Start of Block
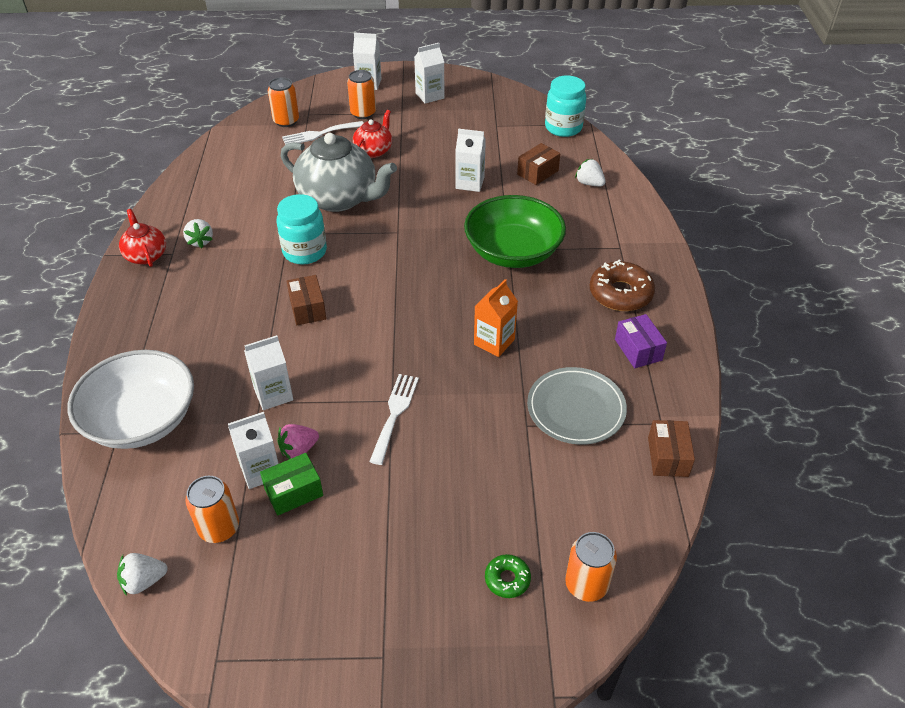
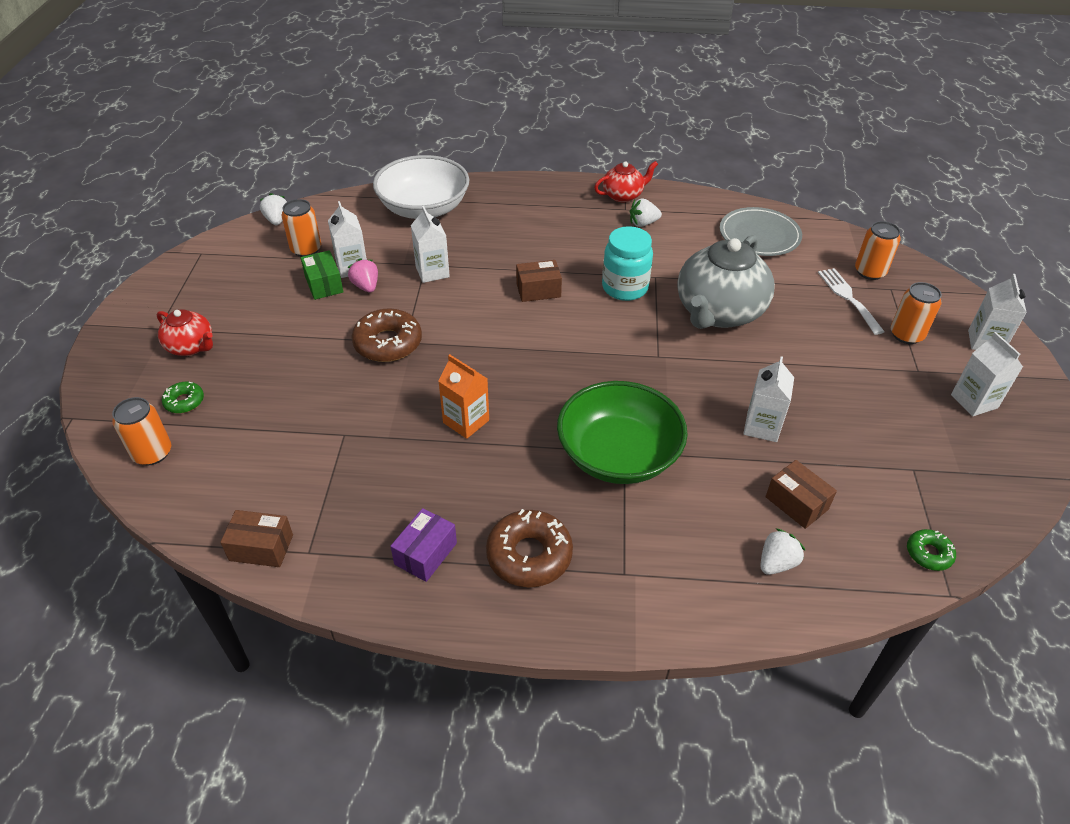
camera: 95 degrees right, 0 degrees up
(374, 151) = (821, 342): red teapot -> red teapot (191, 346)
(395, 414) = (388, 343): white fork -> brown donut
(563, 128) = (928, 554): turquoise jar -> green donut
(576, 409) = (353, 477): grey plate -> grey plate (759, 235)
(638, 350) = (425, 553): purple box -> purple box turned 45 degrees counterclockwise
End of Block
Start of Block
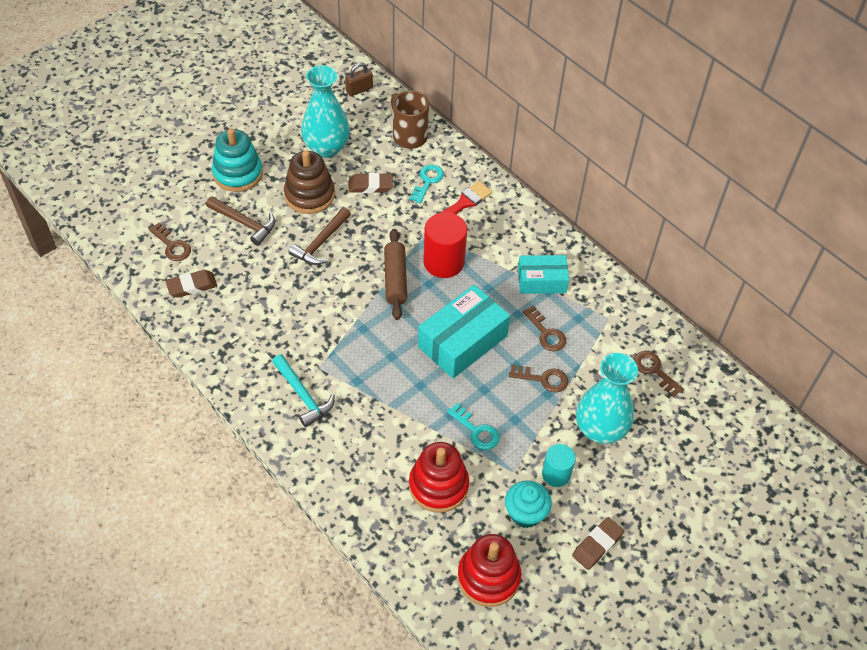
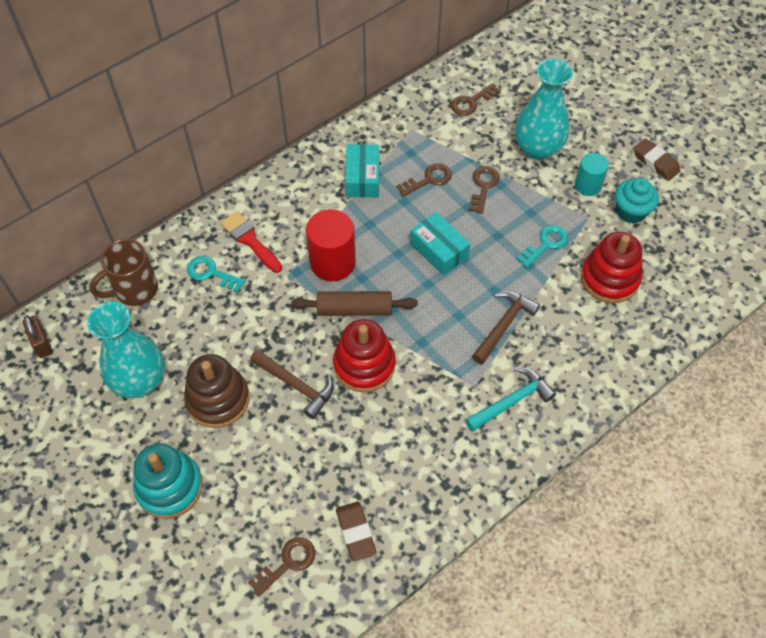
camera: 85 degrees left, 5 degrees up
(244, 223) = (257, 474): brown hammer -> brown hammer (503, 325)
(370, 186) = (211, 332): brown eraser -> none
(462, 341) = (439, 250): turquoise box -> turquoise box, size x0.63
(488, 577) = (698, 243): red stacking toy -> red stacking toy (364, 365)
End of Block
## WHAT YOU NEED TO DO
Return all lines above that mention the word "camera".

## YOUR RESPONSE
camera: 95 degrees right, 0 degrees up
camera: 85 degrees left, 5 degrees up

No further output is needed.